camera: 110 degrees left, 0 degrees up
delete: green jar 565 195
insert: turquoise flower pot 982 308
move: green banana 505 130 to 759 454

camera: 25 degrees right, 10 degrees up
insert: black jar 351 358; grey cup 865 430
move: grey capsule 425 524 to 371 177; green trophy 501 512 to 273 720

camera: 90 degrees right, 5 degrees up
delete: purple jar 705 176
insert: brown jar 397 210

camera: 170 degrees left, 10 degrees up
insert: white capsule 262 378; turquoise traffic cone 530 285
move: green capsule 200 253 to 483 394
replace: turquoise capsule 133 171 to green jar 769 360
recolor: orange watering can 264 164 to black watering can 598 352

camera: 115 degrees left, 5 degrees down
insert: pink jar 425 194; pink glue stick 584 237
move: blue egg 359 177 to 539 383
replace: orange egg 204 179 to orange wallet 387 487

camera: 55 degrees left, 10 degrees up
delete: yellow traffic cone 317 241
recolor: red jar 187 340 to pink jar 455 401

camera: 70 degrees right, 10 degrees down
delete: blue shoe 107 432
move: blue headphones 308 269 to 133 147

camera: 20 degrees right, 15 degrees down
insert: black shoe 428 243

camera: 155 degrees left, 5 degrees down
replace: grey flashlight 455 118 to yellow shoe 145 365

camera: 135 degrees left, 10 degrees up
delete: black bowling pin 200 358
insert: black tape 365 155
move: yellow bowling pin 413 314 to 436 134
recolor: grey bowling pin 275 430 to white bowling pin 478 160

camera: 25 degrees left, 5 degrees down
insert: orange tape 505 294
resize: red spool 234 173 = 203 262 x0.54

+++

TASK BRIEF:
Copy each line of the listing that contains "down".

ANSWER TO THIS TASK:
camera: 115 degrees left, 5 degrees down
camera: 70 degrees right, 10 degrees down
camera: 20 degrees right, 15 degrees down
camera: 155 degrees left, 5 degrees down
camera: 25 degrees left, 5 degrees down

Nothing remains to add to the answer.